§ Try it:
For this exercise, reproduce each entry below exactly, excluding pictures.

**** Material to process ****

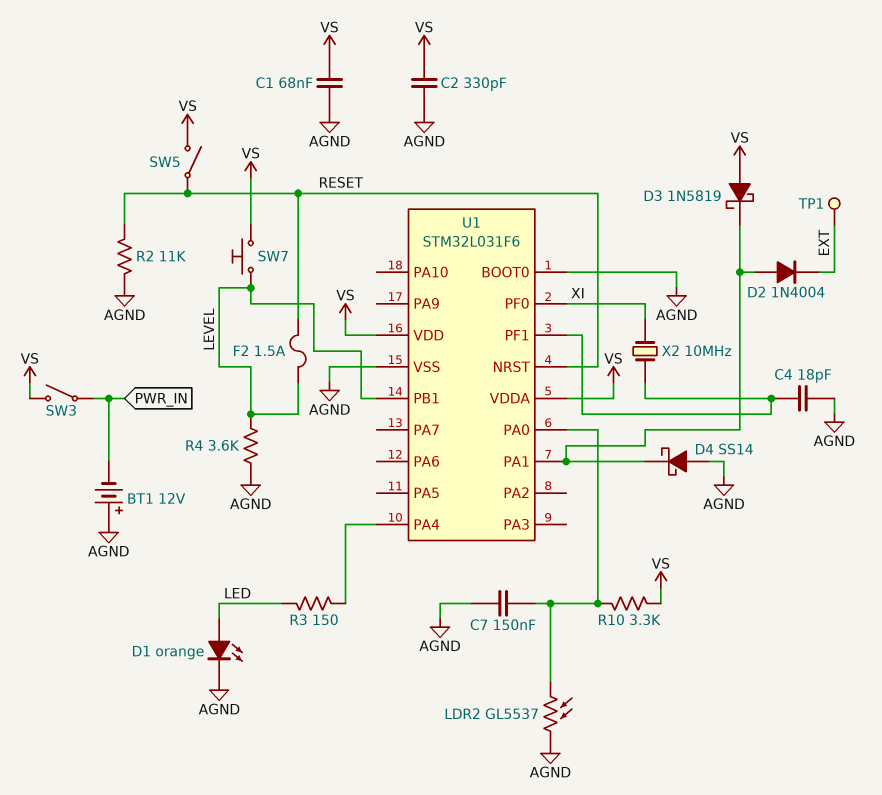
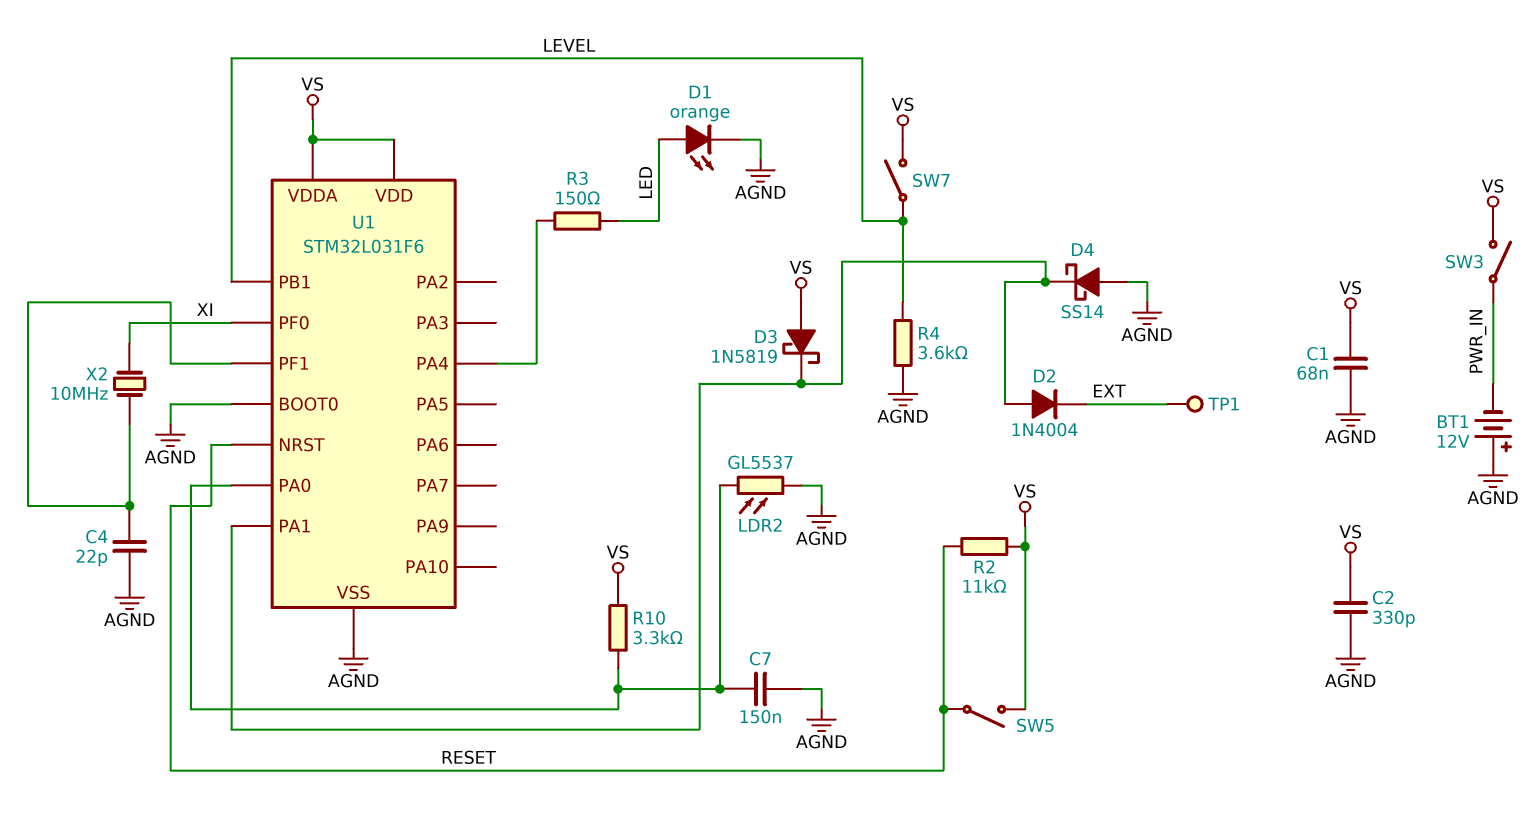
C4: 18pF (AGND, U1/PF1) -> 22pF (AGND, U1/PF1)
F2: 1.5A (LEVEL, RESET) -> none
R2: 11k (AGND, RESET) -> 11k (RESET, VS)
SW7: button (LEVEL, VS) -> switch (LEVEL, VS)

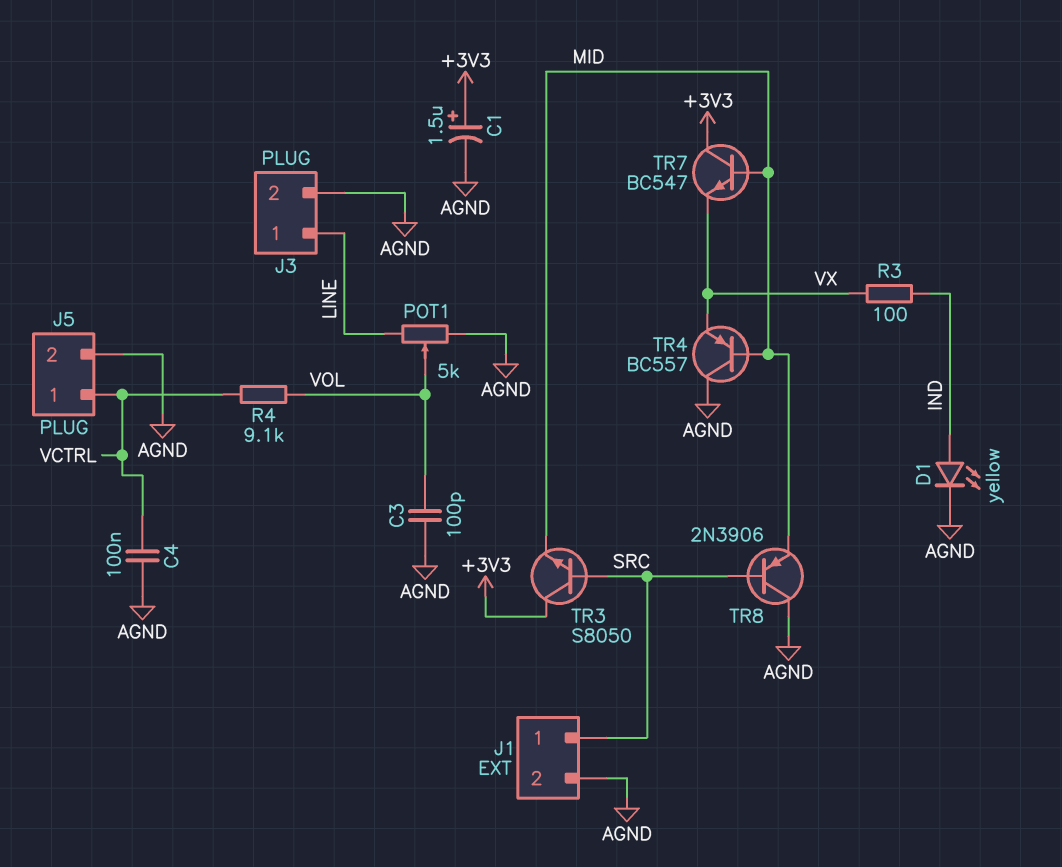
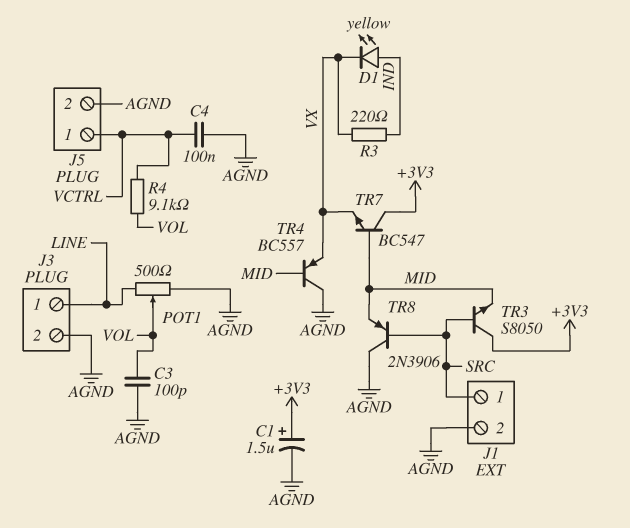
D1: LED yellow (A IND, K AGND) -> LED yellow (A IND, K VX)
POT1: 5k (AGND, LINE, wiper VOL) -> 500 (AGND, LINE, wiper VOL)
R3: 100 (IND, VX) -> 220 (IND, VX)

****

§ Answer for this exercise:
C4: 18pF (AGND, U1/PF1) -> 22pF (AGND, U1/PF1)
F2: 1.5A (LEVEL, RESET) -> none
R2: 11k (AGND, RESET) -> 11k (RESET, VS)
SW7: button (LEVEL, VS) -> switch (LEVEL, VS)

D1: LED yellow (A IND, K AGND) -> LED yellow (A IND, K VX)
POT1: 5k (AGND, LINE, wiper VOL) -> 500 (AGND, LINE, wiper VOL)
R3: 100 (IND, VX) -> 220 (IND, VX)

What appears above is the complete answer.